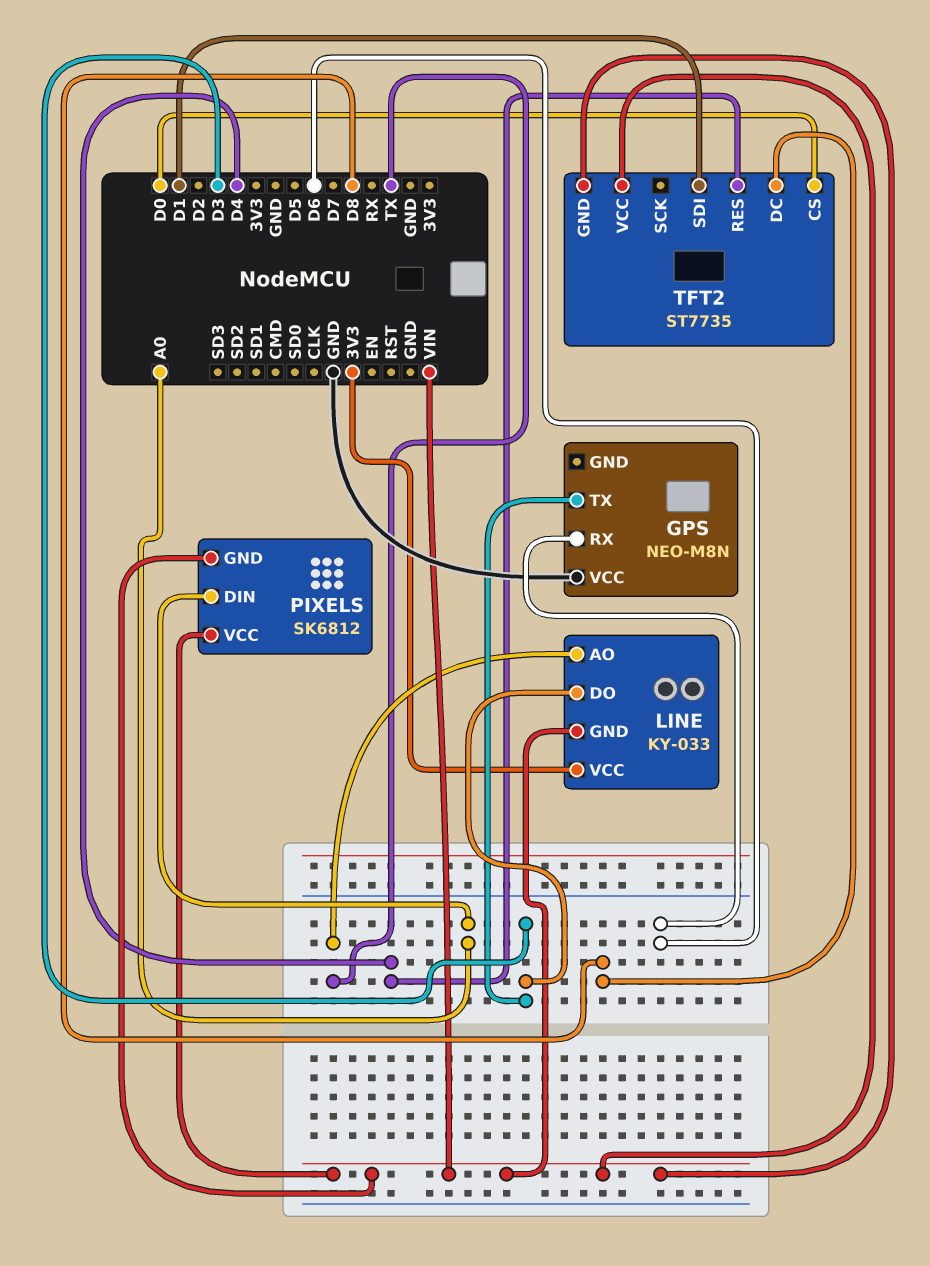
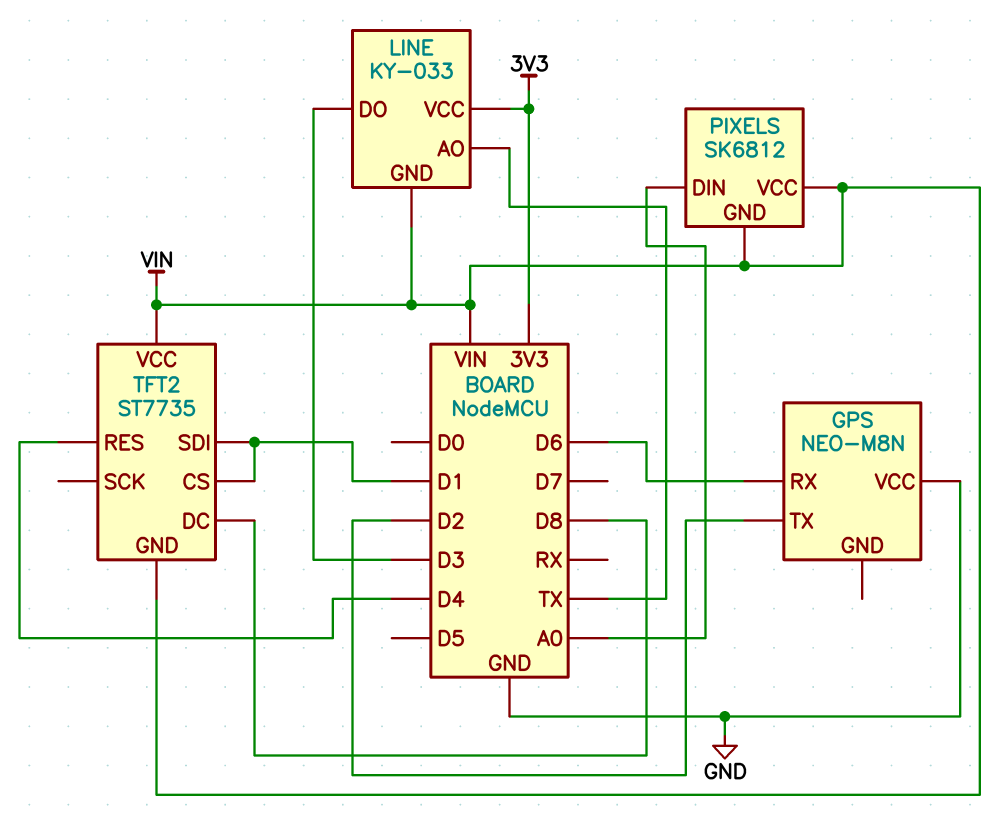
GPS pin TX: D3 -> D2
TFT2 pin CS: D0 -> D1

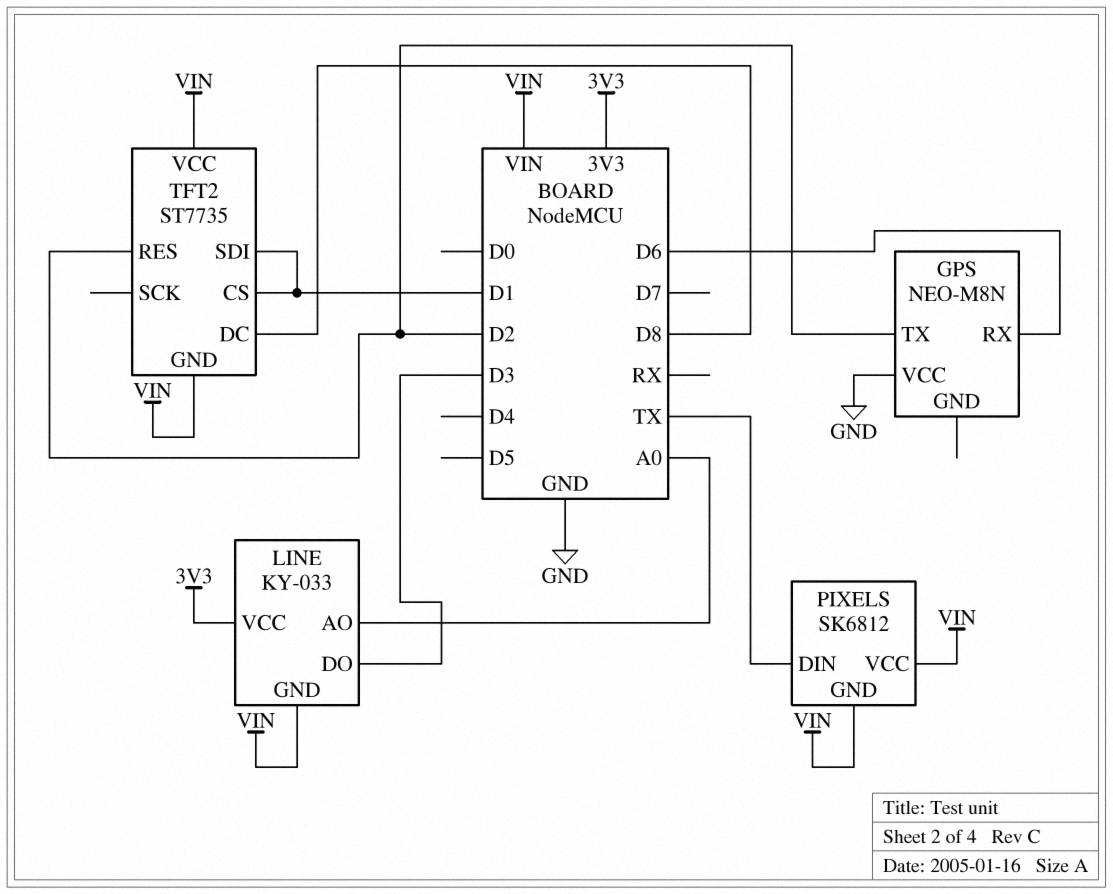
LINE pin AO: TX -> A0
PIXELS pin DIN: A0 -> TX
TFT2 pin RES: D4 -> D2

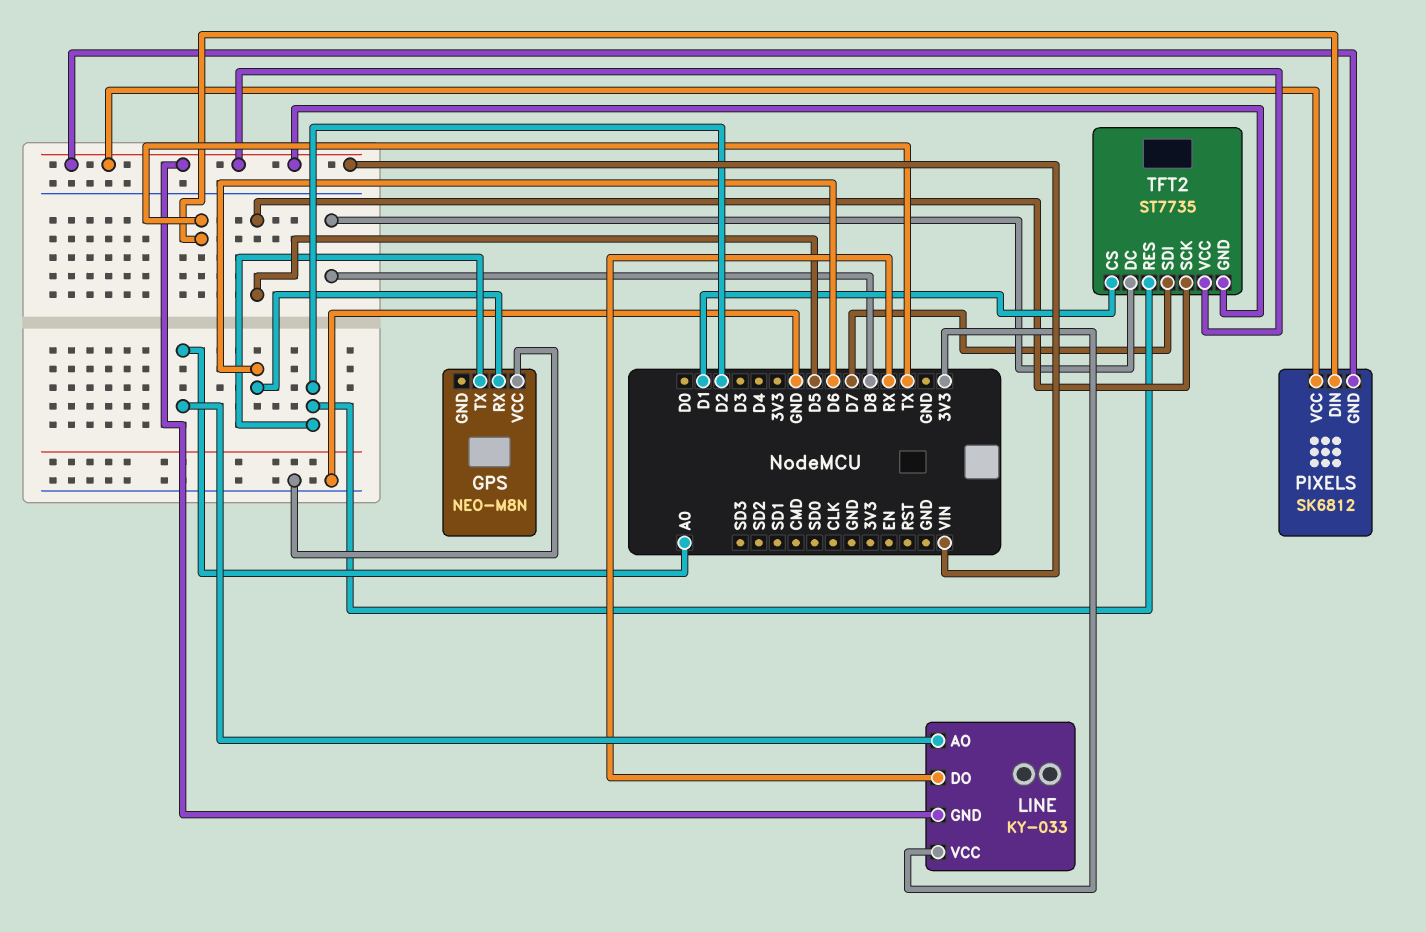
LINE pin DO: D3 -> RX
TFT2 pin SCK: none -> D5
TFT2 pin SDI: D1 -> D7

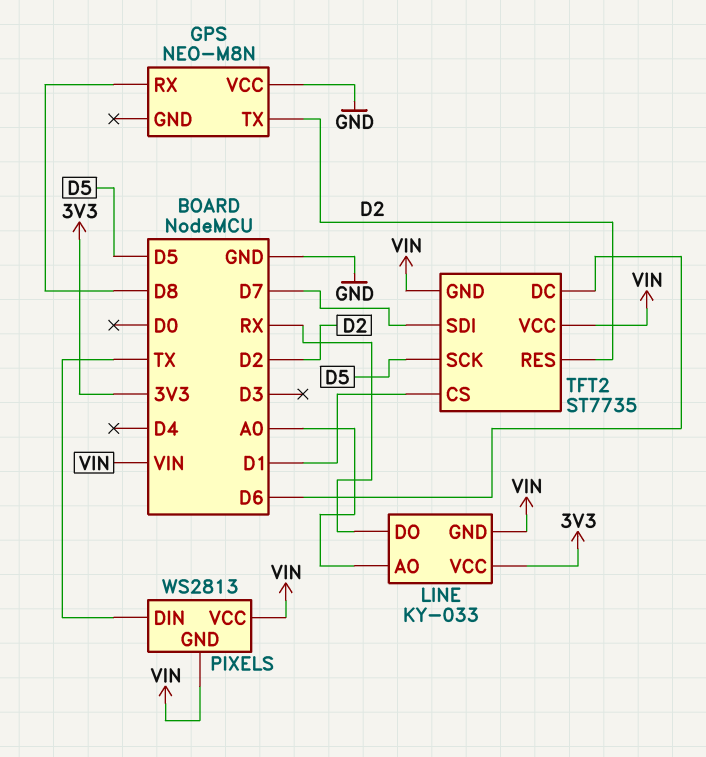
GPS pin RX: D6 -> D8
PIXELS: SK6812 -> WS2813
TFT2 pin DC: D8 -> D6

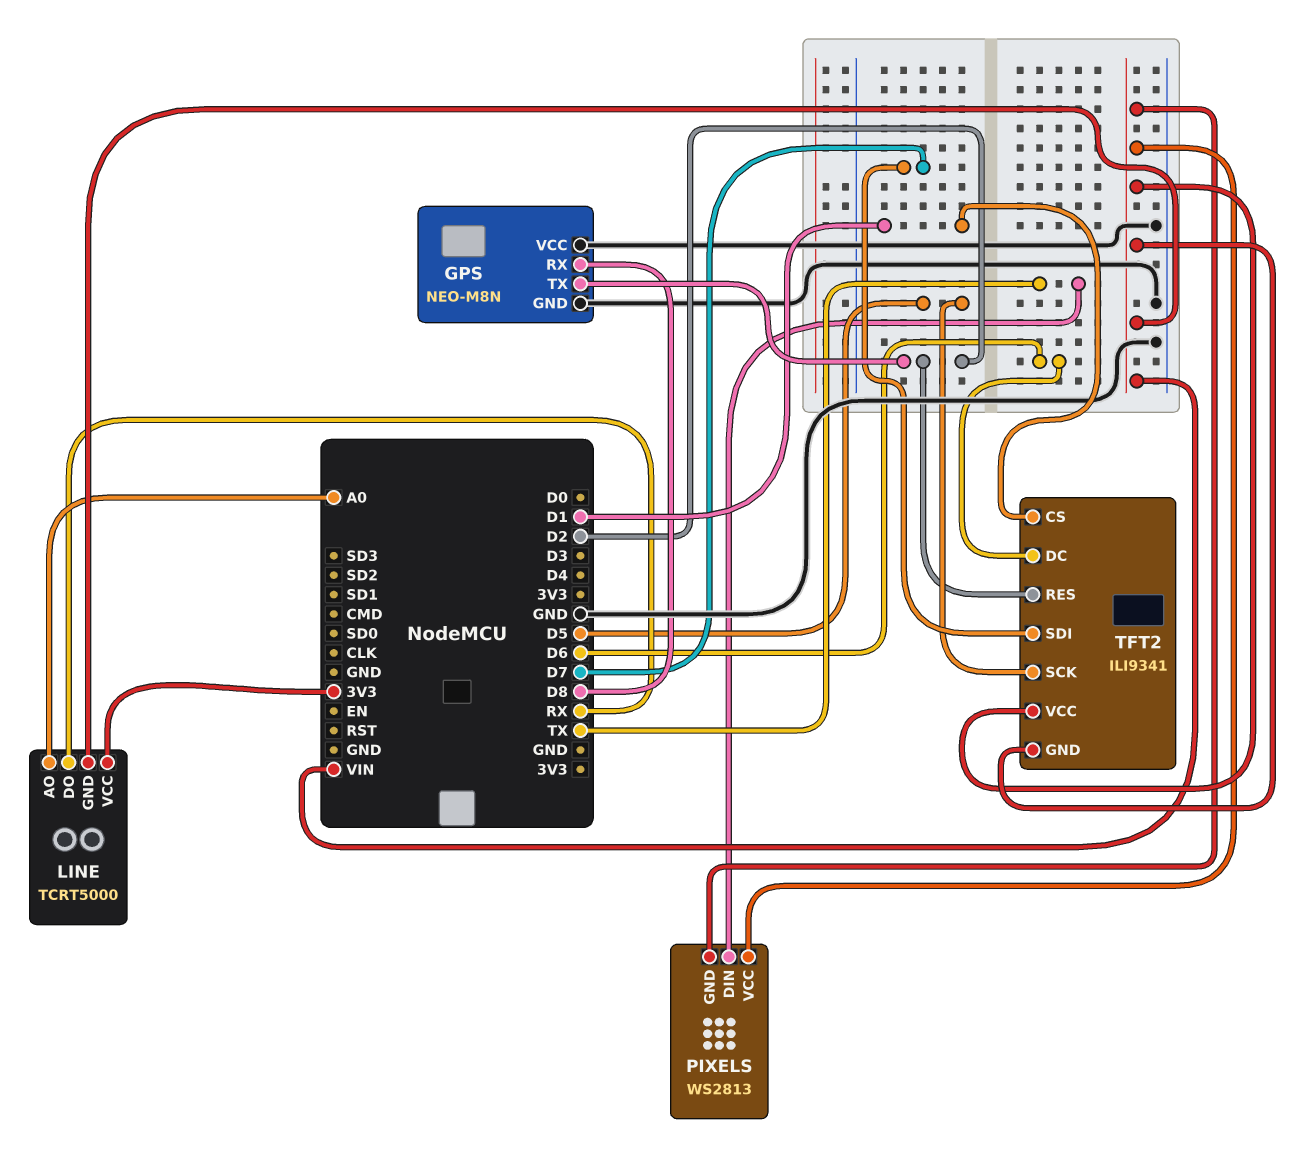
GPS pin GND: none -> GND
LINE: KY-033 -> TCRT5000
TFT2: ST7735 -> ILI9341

━━━━━━━━━━━━━━━━━━━━

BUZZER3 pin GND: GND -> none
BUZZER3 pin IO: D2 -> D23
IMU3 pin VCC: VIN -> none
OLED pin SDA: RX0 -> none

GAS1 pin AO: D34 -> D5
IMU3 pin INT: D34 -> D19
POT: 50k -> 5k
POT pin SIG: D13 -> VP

━━━━━━━━━━━━━━━━━━━━

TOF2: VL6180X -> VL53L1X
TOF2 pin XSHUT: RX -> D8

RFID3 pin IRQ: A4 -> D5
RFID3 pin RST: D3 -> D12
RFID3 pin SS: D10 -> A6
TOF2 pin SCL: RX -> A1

━━━━━━━━━━━━━━━━━━━━

Retrieve each line from the records above where the word "PIXELS" occurs.

PIXELS pin DIN: A0 -> TX
PIXELS: SK6812 -> WS2813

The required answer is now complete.